## Prompt
Produce as output only the lines below starting at the line with "(320, 363) = (218, 374): grey" and continuing through the line with "(364, 273) = (326, 324): none -> black hammer", each one exactly as written.

## Dataset extract
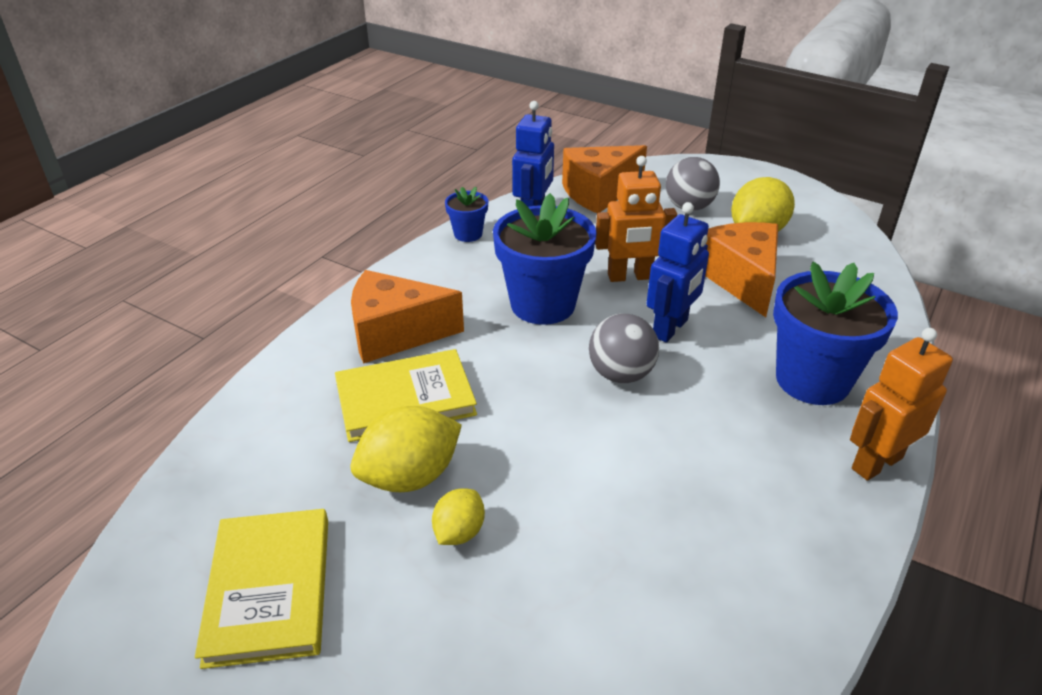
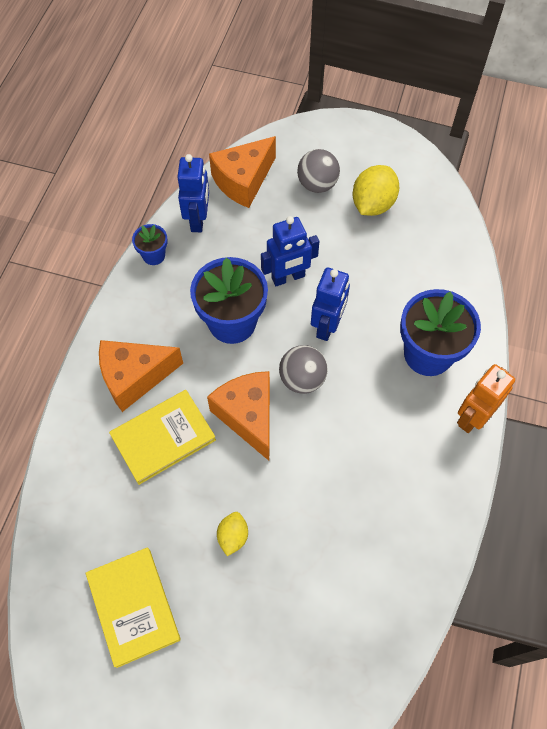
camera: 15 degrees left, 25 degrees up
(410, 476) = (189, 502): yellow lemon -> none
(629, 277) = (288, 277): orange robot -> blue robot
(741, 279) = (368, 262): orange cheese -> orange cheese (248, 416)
---
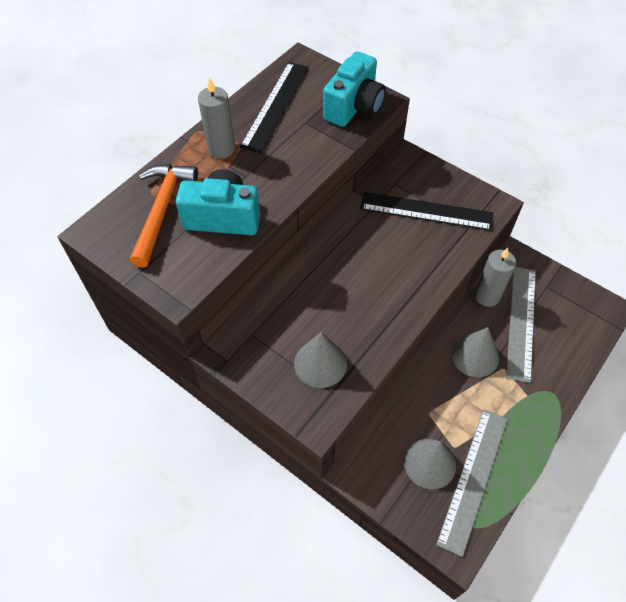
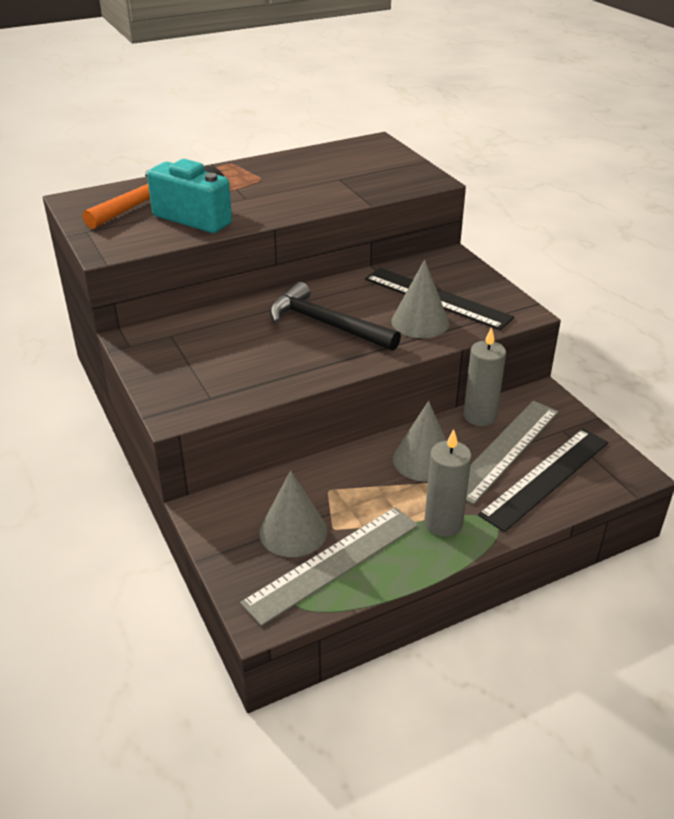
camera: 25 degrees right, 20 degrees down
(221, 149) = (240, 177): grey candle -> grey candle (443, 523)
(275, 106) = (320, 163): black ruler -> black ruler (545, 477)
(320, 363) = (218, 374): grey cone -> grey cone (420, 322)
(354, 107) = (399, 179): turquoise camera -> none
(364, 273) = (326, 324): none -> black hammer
--
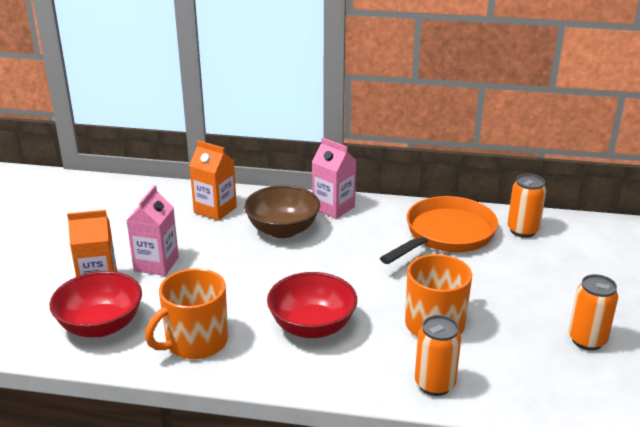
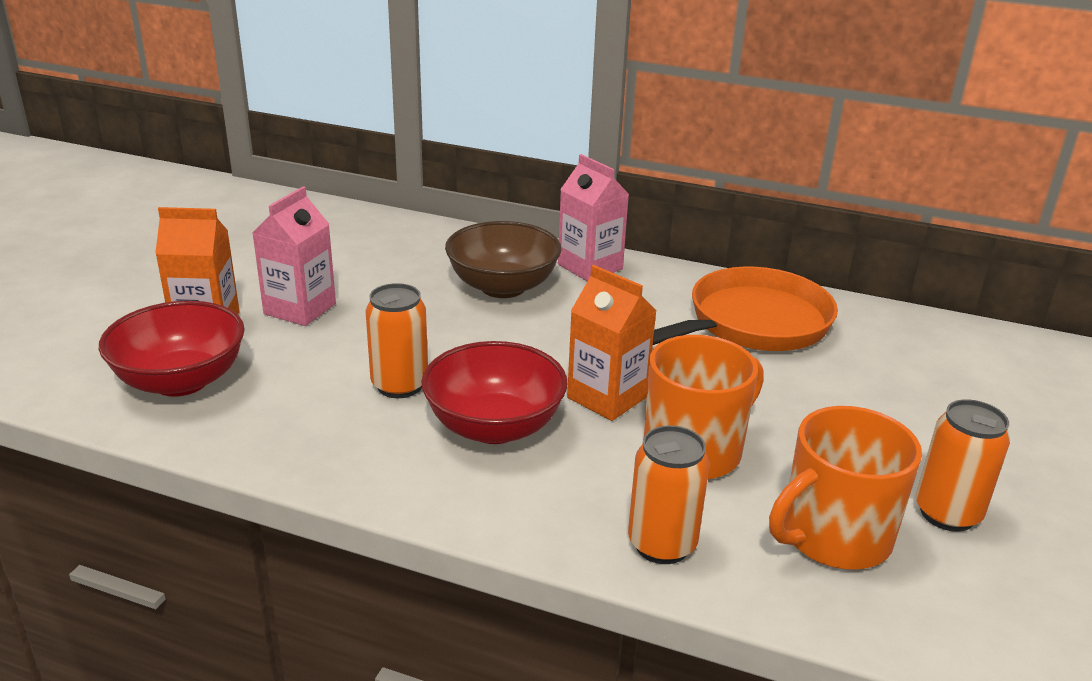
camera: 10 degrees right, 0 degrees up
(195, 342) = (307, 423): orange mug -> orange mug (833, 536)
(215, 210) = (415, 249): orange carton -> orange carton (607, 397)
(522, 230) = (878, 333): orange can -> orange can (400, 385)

## Written answer
(320, 363) = (218, 374): grey cone -> grey cone (420, 322)
(354, 107) = (399, 179): turquoise camera -> none
(364, 273) = (326, 324): none -> black hammer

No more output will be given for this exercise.